Revision comparison data:

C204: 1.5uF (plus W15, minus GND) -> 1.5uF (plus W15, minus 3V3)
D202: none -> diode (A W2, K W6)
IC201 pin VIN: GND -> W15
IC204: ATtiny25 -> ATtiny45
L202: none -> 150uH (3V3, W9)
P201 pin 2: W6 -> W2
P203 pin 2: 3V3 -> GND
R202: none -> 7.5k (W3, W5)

Assignment: Your reply should consist of the records, copied exactly.

Written answer:
C204: 1.5uF (plus W15, minus GND) -> 1.5uF (plus W15, minus 3V3)
D202: none -> diode (A W2, K W6)
IC201 pin VIN: GND -> W15
IC204: ATtiny25 -> ATtiny45
L202: none -> 150uH (3V3, W9)
P201 pin 2: W6 -> W2
P203 pin 2: 3V3 -> GND
R202: none -> 7.5k (W3, W5)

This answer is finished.